The expected output is the full data, repeated exactly, without pictures.

# # # # # # #

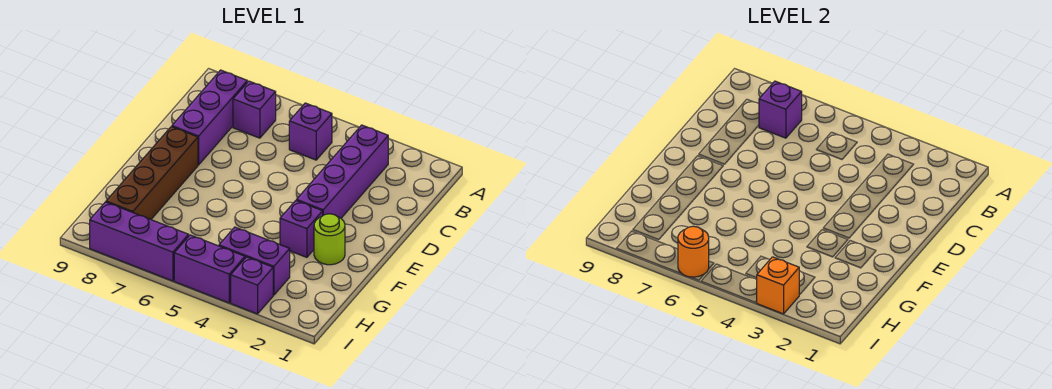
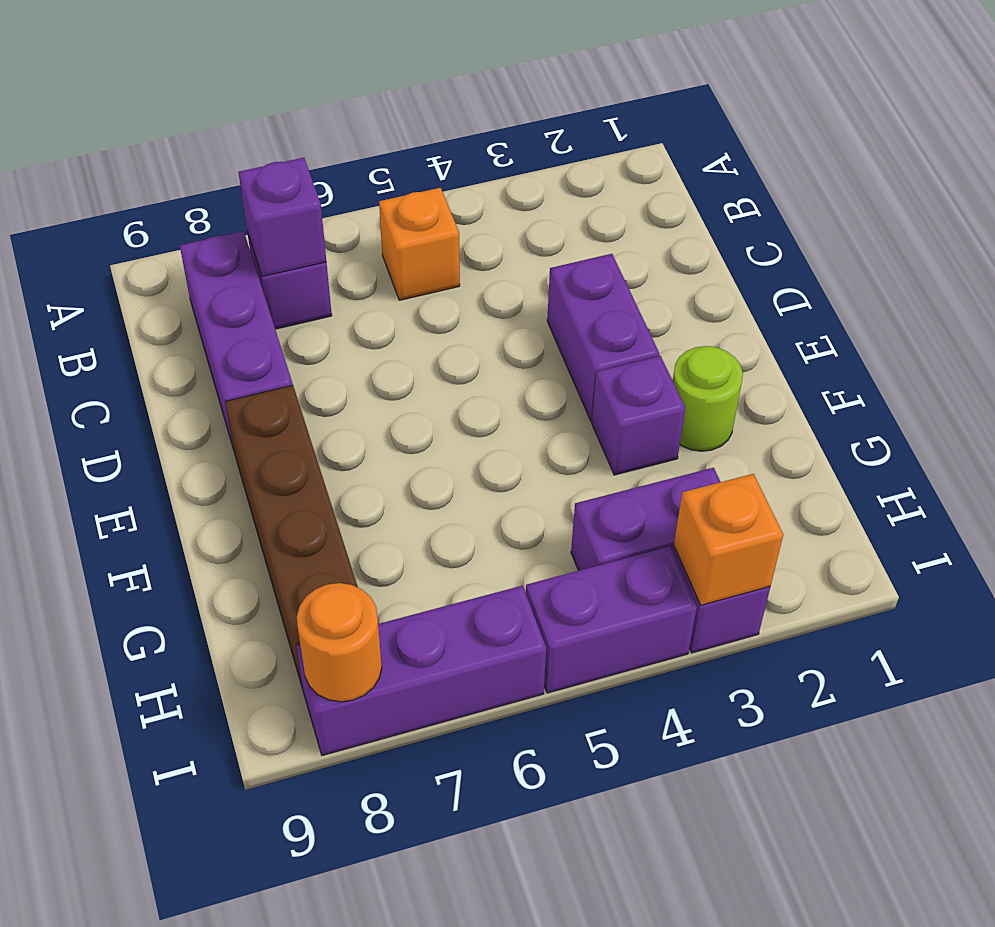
purple brick B3:E3 level 1 -> purple brick D3:E3 level 1
purple brick B5 level 1 -> orange brick B5 level 1
orange round brick I6 level 2 -> orange round brick I8 level 2

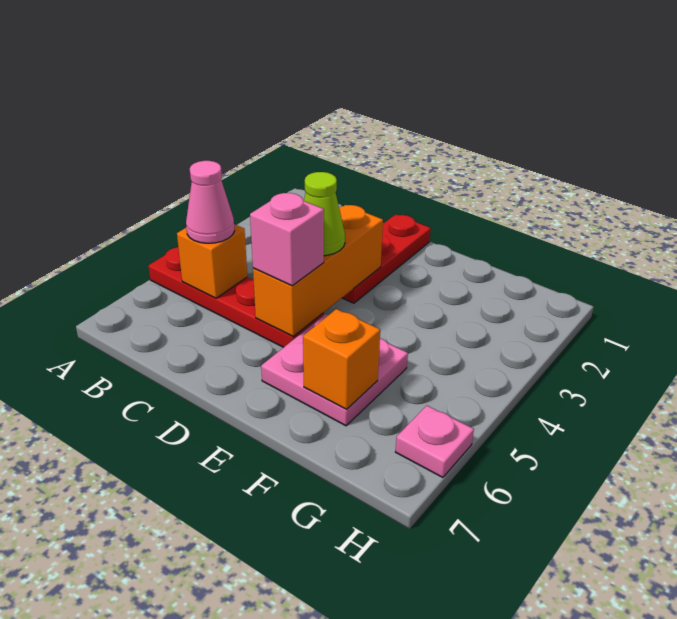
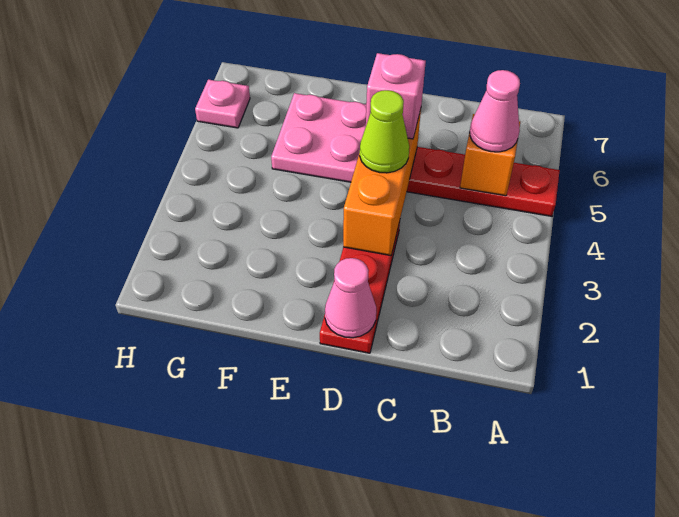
none -> pink cone D1 level 2
orange brick F6 level 2 -> none

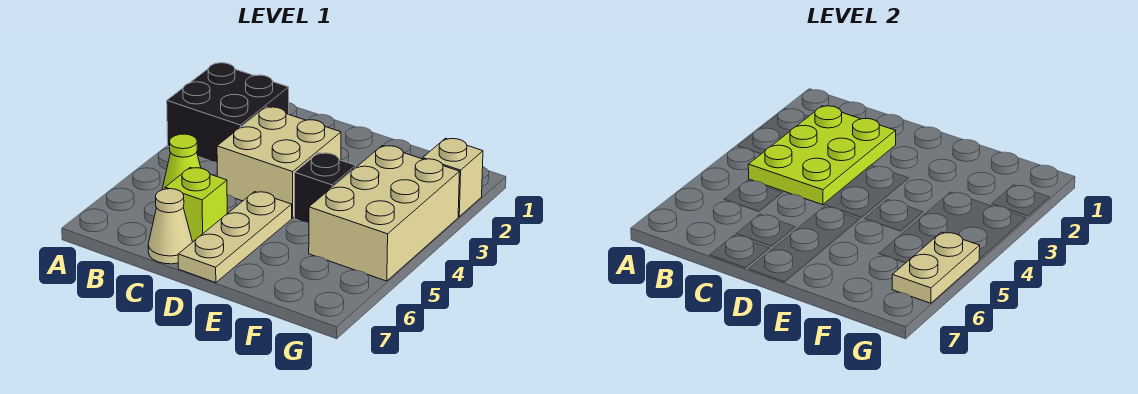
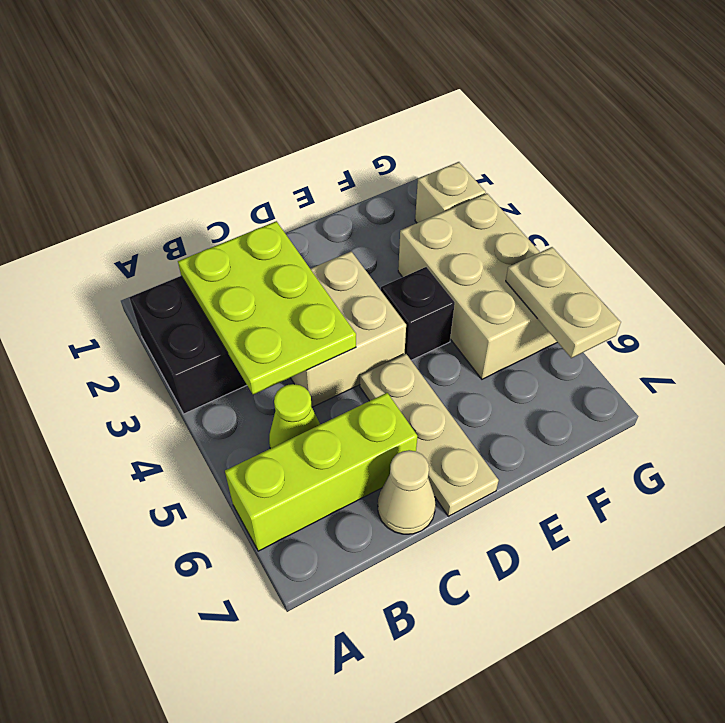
lime brick C6 level 1 -> lime brick A6:C6 level 1

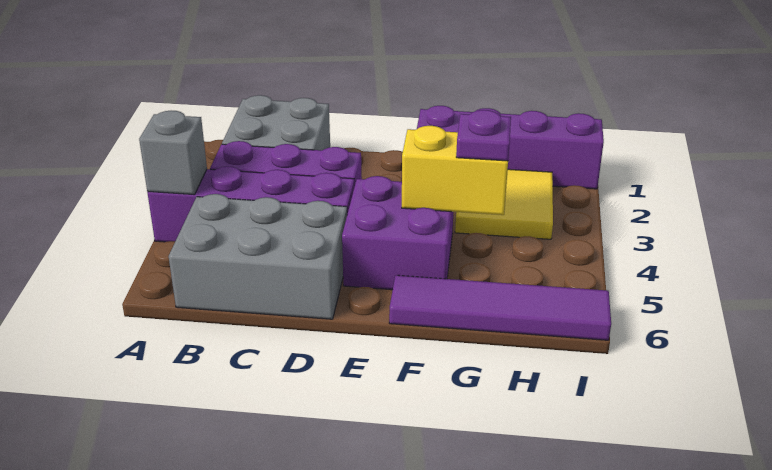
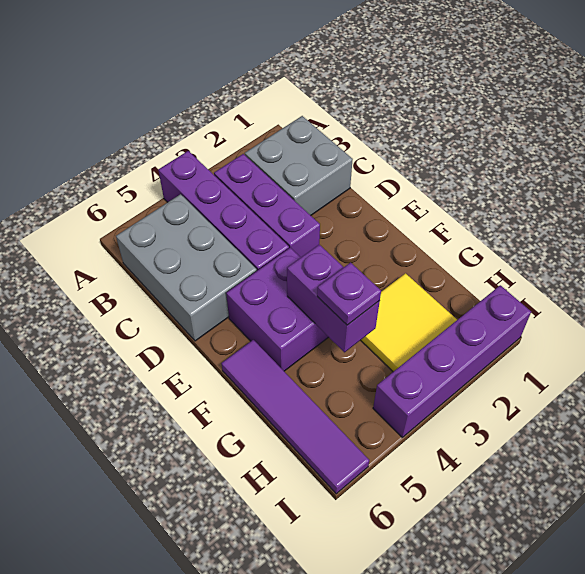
grey brick A4 level 2 -> none
purple brick F1:I1 level 1 -> purple brick I1:I4 level 1
yellow brick F4:G4 level 2 -> purple brick F4:G4 level 2

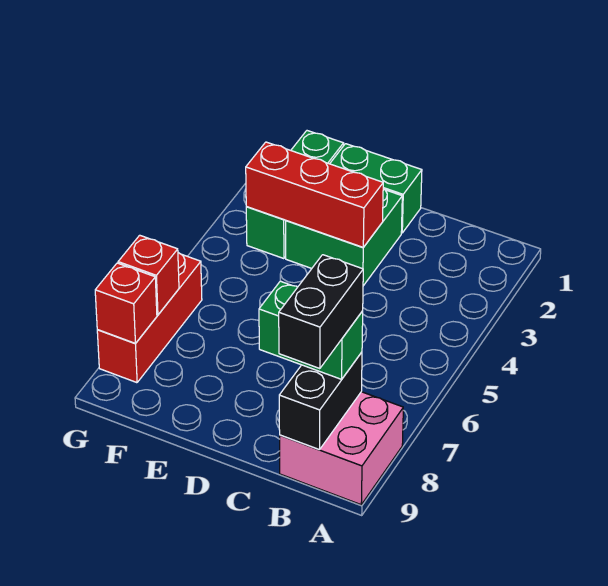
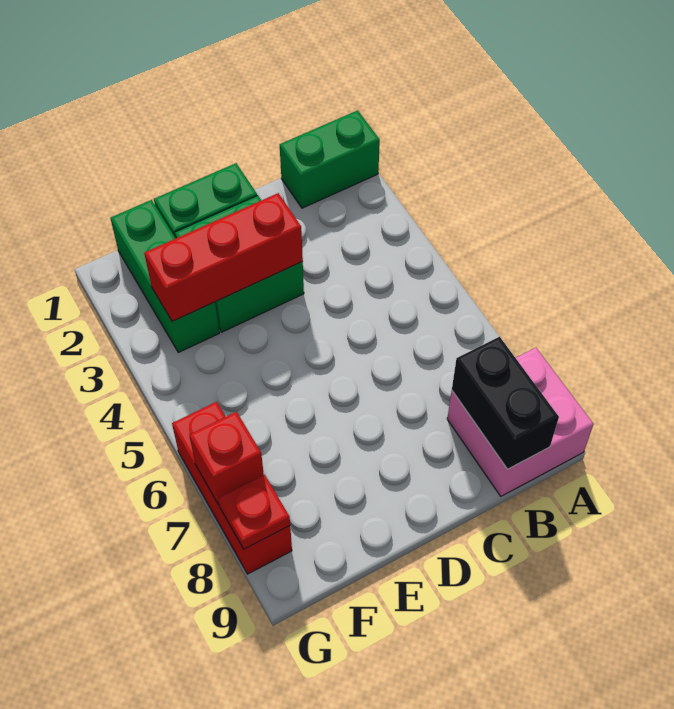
green brick B8:C8 level 3 -> green brick A1:B1 level 1
black brick B8:B9 level 4 -> none
red brick G8 level 2 -> red plate G8 level 2

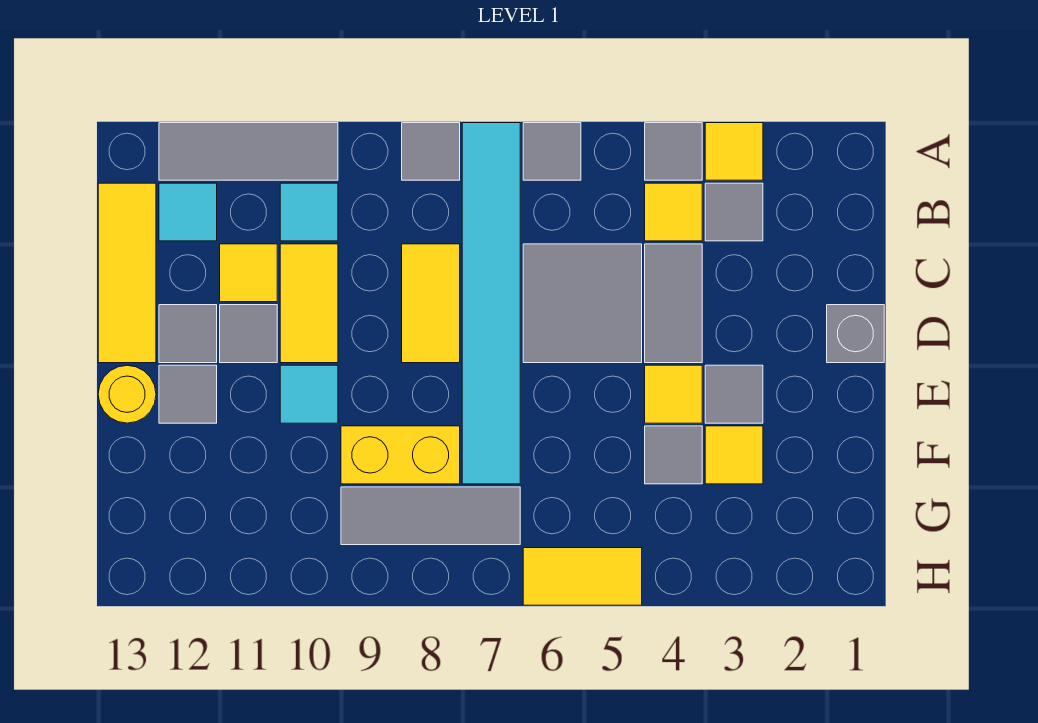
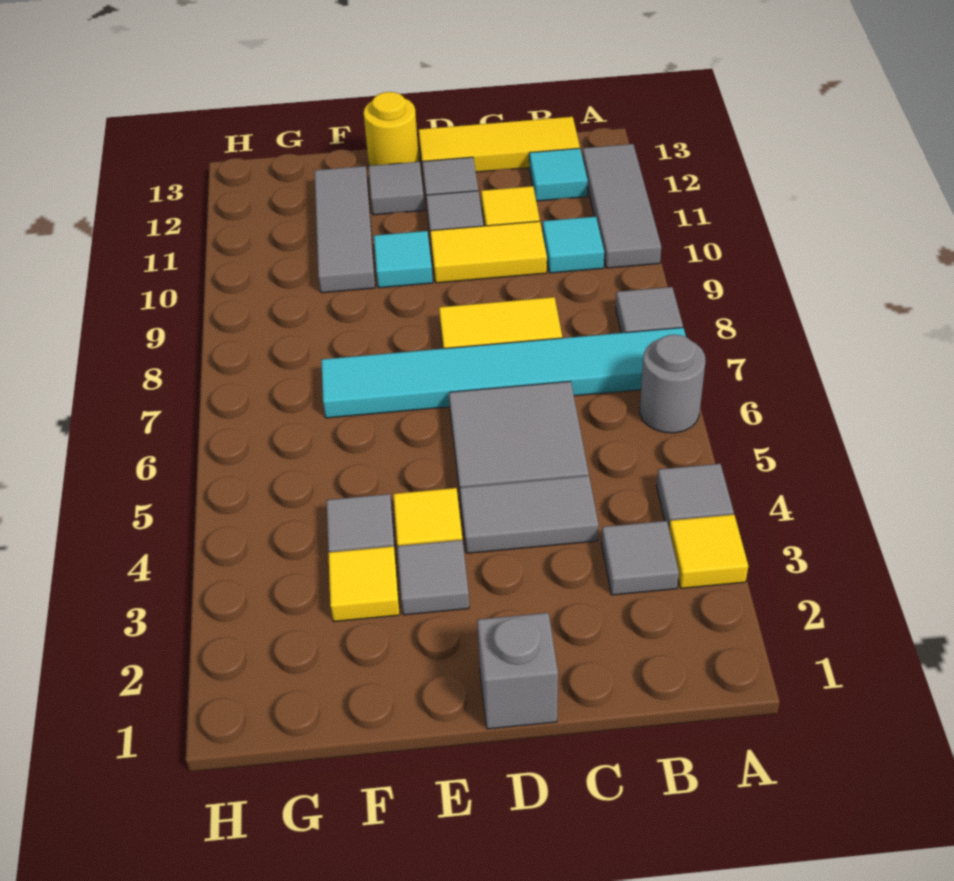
grey tile A6 level 1 -> grey round brick A6 level 1
yellow tile B4 level 1 -> none
yellow brick F8:F9 level 1 -> none
grey tile G7:G9 level 1 -> grey tile F10:F12 level 1
yellow tile H5:H6 level 1 -> none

# # # # # # #

RESPONSE:
purple brick B3:E3 level 1 -> purple brick D3:E3 level 1
purple brick B5 level 1 -> orange brick B5 level 1
orange round brick I6 level 2 -> orange round brick I8 level 2

none -> pink cone D1 level 2
orange brick F6 level 2 -> none

lime brick C6 level 1 -> lime brick A6:C6 level 1

grey brick A4 level 2 -> none
purple brick F1:I1 level 1 -> purple brick I1:I4 level 1
yellow brick F4:G4 level 2 -> purple brick F4:G4 level 2

green brick B8:C8 level 3 -> green brick A1:B1 level 1
black brick B8:B9 level 4 -> none
red brick G8 level 2 -> red plate G8 level 2

grey tile A6 level 1 -> grey round brick A6 level 1
yellow tile B4 level 1 -> none
yellow brick F8:F9 level 1 -> none
grey tile G7:G9 level 1 -> grey tile F10:F12 level 1
yellow tile H5:H6 level 1 -> none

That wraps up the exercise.